*Provided records*:
*-*-*

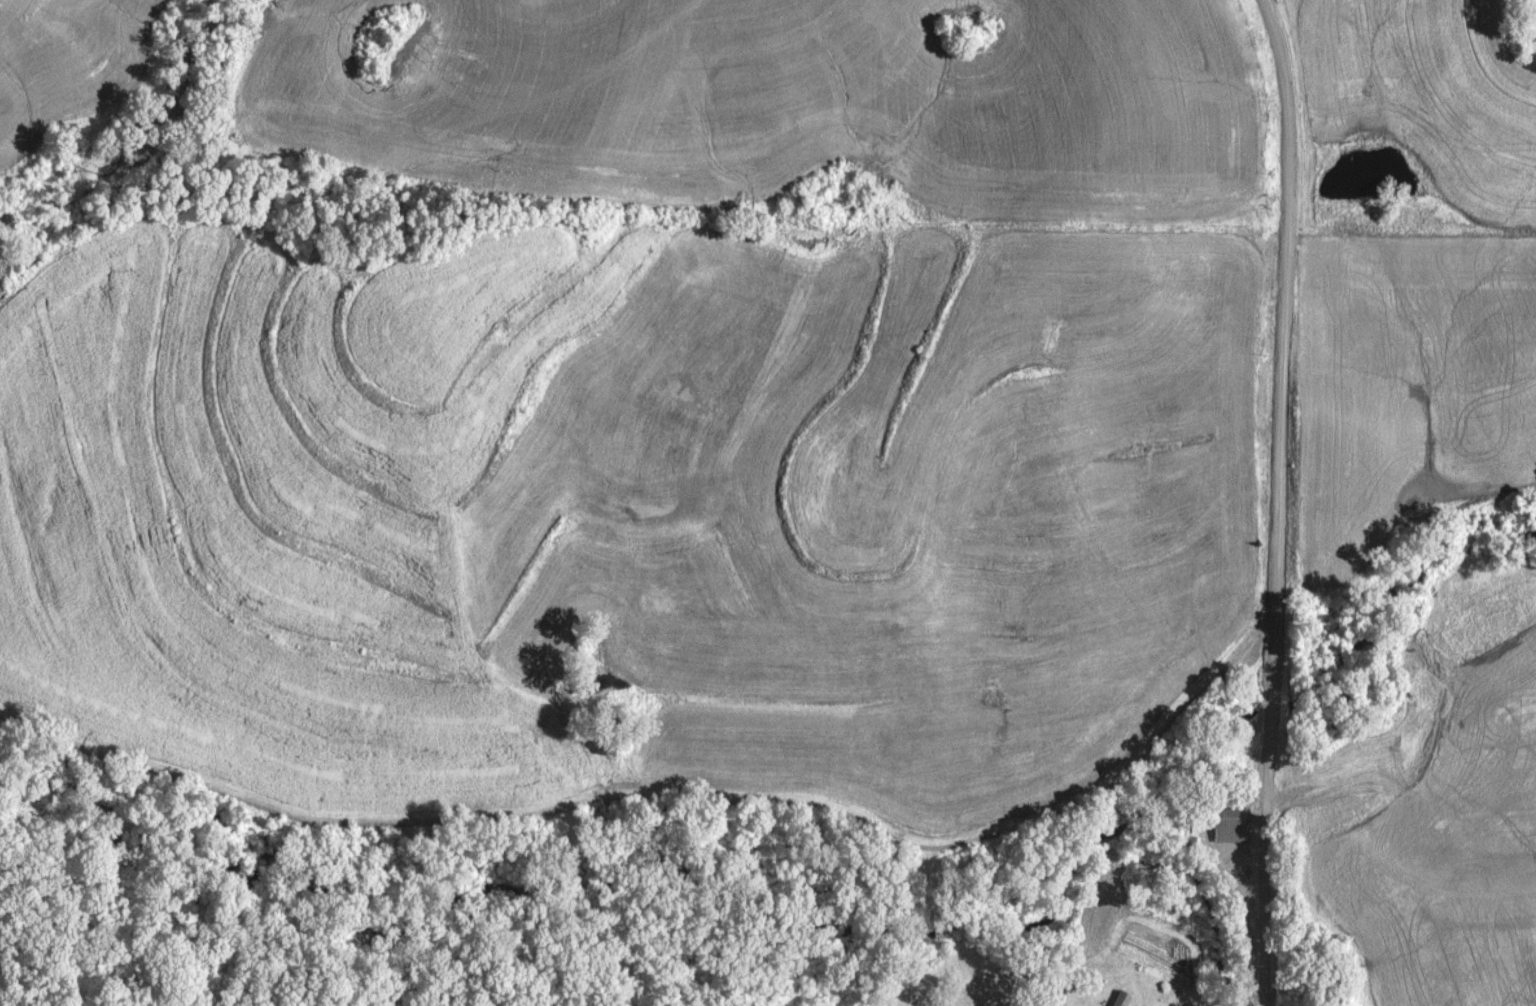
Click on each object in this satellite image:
road: (1283, 492)
road: (1385, 763)
road: (1305, 788)
building: (1234, 824)
building: (1136, 995)
road: (1266, 997)

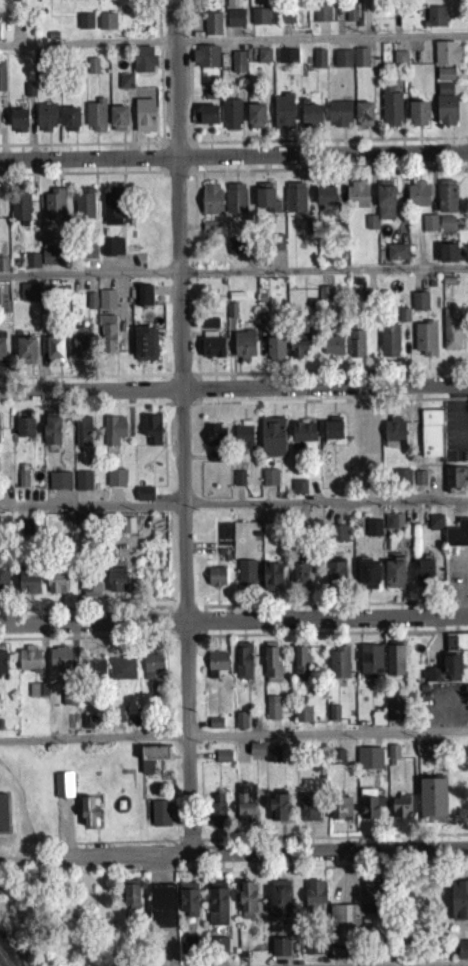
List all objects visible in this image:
building: (7, 0)
building: (322, 18)
road: (367, 18)
building: (351, 19)
building: (260, 21)
building: (435, 21)
building: (235, 23)
building: (287, 23)
building: (85, 26)
building: (107, 26)
building: (212, 29)
road: (233, 40)
building: (446, 58)
building: (263, 60)
building: (205, 61)
building: (286, 61)
building: (361, 62)
building: (319, 63)
building: (342, 63)
building: (400, 63)
building: (143, 65)
building: (238, 66)
building: (92, 70)
building: (445, 79)
building: (2, 83)
building: (125, 86)
building: (444, 93)
building: (391, 112)
building: (446, 115)
building: (283, 117)
building: (339, 119)
building: (419, 119)
building: (95, 120)
building: (208, 120)
building: (231, 120)
building: (364, 120)
building: (45, 121)
building: (145, 121)
building: (255, 121)
building: (311, 121)
building: (18, 123)
building: (70, 124)
building: (119, 124)
road: (234, 156)
building: (357, 199)
building: (418, 199)
building: (325, 200)
building: (446, 201)
building: (295, 202)
building: (235, 203)
building: (266, 203)
building: (211, 204)
building: (385, 205)
building: (53, 209)
building: (84, 209)
building: (20, 211)
building: (113, 212)
building: (371, 228)
building: (429, 228)
building: (446, 229)
building: (309, 231)
building: (236, 251)
building: (112, 252)
building: (88, 255)
building: (397, 257)
building: (450, 258)
building: (52, 260)
building: (31, 266)
building: (3, 269)
road: (233, 277)
building: (29, 297)
building: (144, 300)
building: (106, 304)
building: (91, 306)
building: (419, 306)
building: (403, 320)
building: (209, 328)
building: (452, 333)
building: (107, 339)
building: (425, 343)
building: (389, 346)
building: (80, 347)
building: (145, 349)
building: (244, 350)
building: (333, 350)
building: (356, 352)
building: (55, 353)
building: (212, 353)
building: (275, 354)
building: (298, 354)
building: (25, 355)
building: (2, 357)
road: (233, 388)
road: (186, 428)
building: (25, 432)
building: (332, 433)
building: (113, 435)
building: (153, 435)
building: (52, 436)
building: (243, 438)
building: (394, 438)
building: (83, 439)
building: (304, 439)
building: (431, 439)
building: (215, 441)
building: (272, 441)
building: (215, 462)
building: (401, 480)
building: (456, 482)
building: (116, 483)
building: (239, 483)
building: (270, 483)
building: (23, 484)
building: (59, 486)
building: (83, 486)
building: (299, 492)
building: (144, 498)
road: (327, 507)
road: (93, 511)
building: (435, 526)
building: (390, 527)
building: (128, 530)
building: (373, 533)
building: (337, 538)
building: (457, 539)
building: (301, 576)
building: (246, 578)
building: (394, 578)
building: (425, 578)
building: (335, 579)
building: (368, 580)
building: (216, 582)
building: (271, 582)
building: (4, 584)
building: (116, 585)
building: (29, 587)
building: (55, 588)
road: (234, 623)
building: (456, 647)
building: (29, 663)
building: (60, 663)
building: (2, 664)
building: (371, 665)
building: (395, 665)
building: (243, 666)
building: (216, 668)
building: (301, 668)
building: (339, 668)
building: (271, 669)
building: (96, 673)
building: (122, 674)
building: (444, 676)
building: (148, 679)
building: (38, 695)
building: (68, 698)
building: (273, 713)
building: (395, 714)
building: (302, 717)
building: (334, 718)
building: (378, 723)
building: (240, 725)
road: (94, 738)
road: (328, 739)
building: (427, 753)
building: (266, 756)
building: (393, 757)
building: (223, 761)
building: (152, 763)
building: (369, 763)
building: (63, 790)
building: (433, 805)
building: (246, 808)
building: (371, 809)
building: (308, 812)
building: (401, 812)
building: (278, 813)
building: (341, 814)
building: (217, 815)
building: (88, 817)
building: (3, 818)
building: (160, 818)
road: (270, 854)
building: (132, 900)
building: (315, 901)
building: (370, 902)
building: (279, 903)
building: (189, 904)
building: (248, 905)
building: (459, 905)
building: (218, 909)
building: (161, 911)
building: (344, 930)
building: (187, 950)
building: (218, 951)
building: (280, 952)
building: (312, 953)
building: (462, 955)
road: (344, 963)
railway: (1, 964)

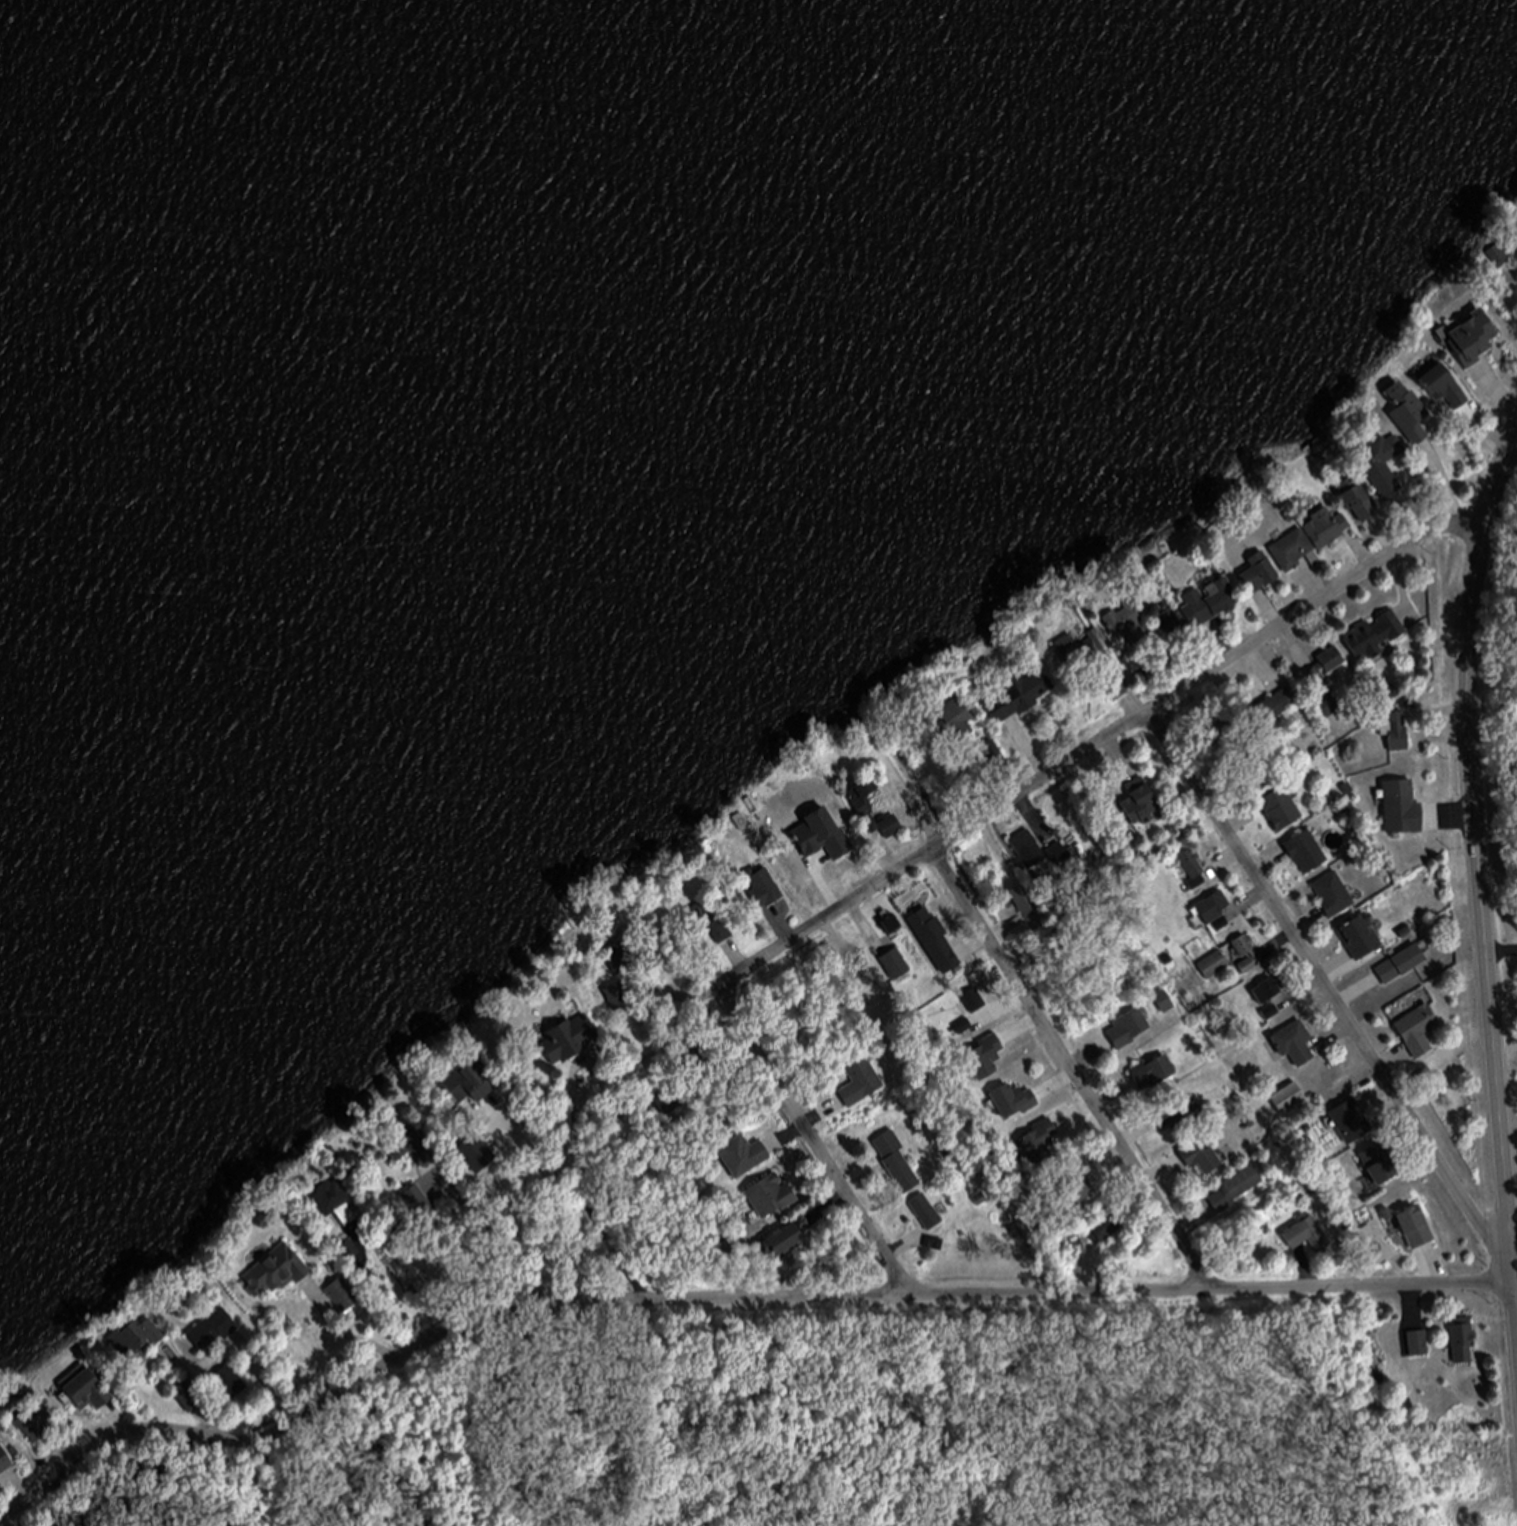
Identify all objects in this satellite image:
building: (1473, 343)
building: (1440, 386)
building: (1408, 418)
building: (1379, 457)
building: (1355, 502)
building: (1326, 530)
building: (1295, 556)
building: (1259, 577)
building: (1209, 608)
building: (1168, 627)
building: (1126, 628)
building: (1375, 637)
building: (1074, 653)
building: (1177, 657)
building: (1134, 664)
building: (1326, 667)
building: (1386, 692)
building: (1116, 695)
building: (1016, 697)
building: (1329, 707)
building: (1271, 709)
building: (957, 721)
building: (1397, 733)
building: (1221, 736)
road: (1108, 738)
building: (996, 759)
building: (1347, 790)
building: (1139, 802)
building: (865, 804)
building: (1402, 809)
building: (1281, 811)
building: (1102, 815)
building: (742, 824)
building: (827, 826)
building: (891, 829)
building: (1029, 851)
building: (1306, 853)
building: (1058, 854)
building: (797, 860)
building: (1193, 870)
road: (1482, 877)
building: (764, 891)
building: (1333, 895)
building: (1028, 906)
building: (1212, 908)
building: (1142, 923)
building: (893, 926)
building: (1220, 926)
building: (708, 927)
building: (1404, 933)
building: (1359, 937)
building: (1200, 947)
building: (1244, 947)
building: (937, 949)
building: (623, 958)
building: (1400, 964)
building: (896, 965)
building: (1215, 966)
building: (1248, 967)
building: (1187, 972)
building: (953, 978)
road: (1329, 985)
building: (619, 997)
building: (1269, 998)
building: (1164, 1001)
building: (975, 1002)
building: (964, 1028)
building: (1129, 1029)
building: (1418, 1031)
road: (1058, 1038)
building: (569, 1040)
building: (1295, 1044)
building: (1215, 1056)
building: (986, 1058)
building: (1154, 1073)
building: (861, 1081)
building: (469, 1085)
building: (1288, 1100)
building: (1014, 1101)
building: (668, 1103)
building: (539, 1106)
building: (1177, 1114)
building: (1264, 1114)
building: (1251, 1122)
building: (1351, 1123)
road: (818, 1142)
building: (1039, 1142)
building: (410, 1148)
building: (476, 1154)
building: (744, 1157)
building: (1201, 1159)
building: (897, 1164)
building: (1380, 1165)
building: (1311, 1189)
building: (1235, 1190)
road: (551, 1196)
road: (589, 1196)
building: (1075, 1196)
building: (771, 1197)
building: (1300, 1197)
building: (698, 1199)
building: (981, 1199)
building: (418, 1202)
building: (1046, 1202)
building: (337, 1203)
building: (927, 1213)
building: (1388, 1215)
road: (1513, 1217)
building: (1346, 1226)
building: (1415, 1227)
building: (1104, 1231)
road: (491, 1235)
building: (1306, 1235)
building: (784, 1236)
building: (349, 1251)
building: (278, 1272)
building: (343, 1295)
road: (723, 1299)
road: (383, 1300)
building: (213, 1330)
road: (348, 1335)
building: (1461, 1335)
building: (135, 1340)
building: (1418, 1345)
building: (1379, 1378)
building: (230, 1383)
building: (85, 1391)
building: (189, 1398)
building: (56, 1419)
building: (32, 1429)
building: (73, 1434)
building: (4, 1462)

*-*-*

*Task instructions*: Scan the listing above and report how many of its lines hold the word "satellite", giving the number only.

*Exercise answer*: 2